Work to complete >> Each line of the listing, apart from the pictures, is to be printed exactly.
START Exercise data
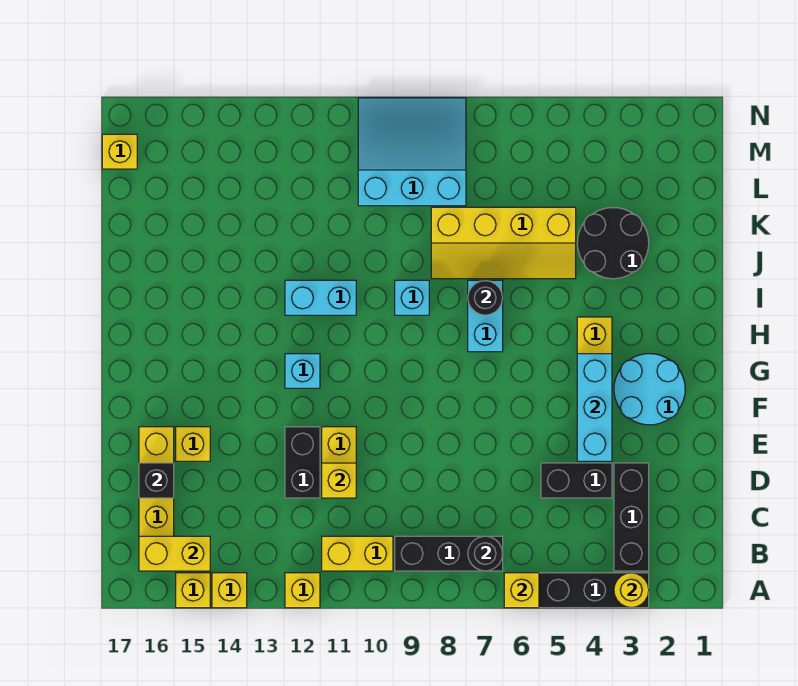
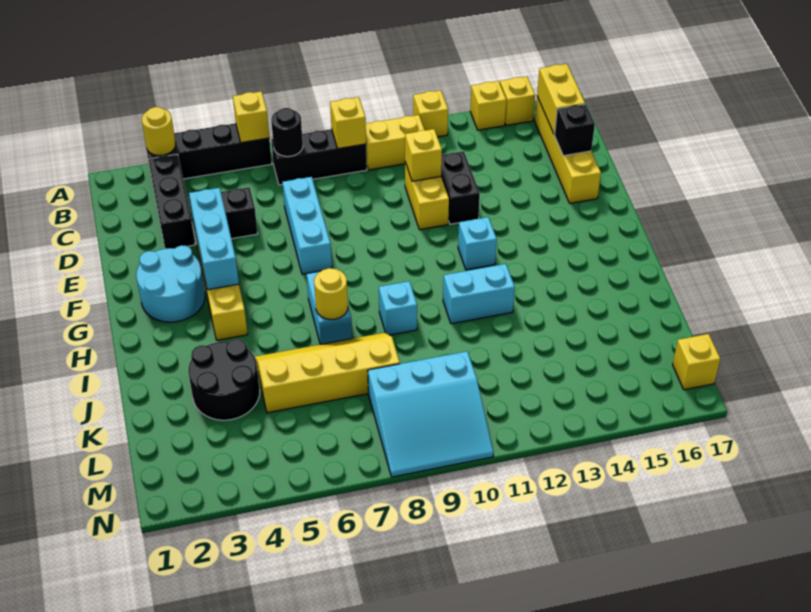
yellow brick B15:B16 level 2 -> yellow brick B16:C16 level 2
none -> cyan brick D7:F7 level 1
yellow brick E15 level 1 -> yellow brick B9 level 2
black round brick I7 level 2 -> yellow round brick I7 level 2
END Exercise data
Solution for this problem >>
yellow brick B15:B16 level 2 -> yellow brick B16:C16 level 2
none -> cyan brick D7:F7 level 1
yellow brick E15 level 1 -> yellow brick B9 level 2
black round brick I7 level 2 -> yellow round brick I7 level 2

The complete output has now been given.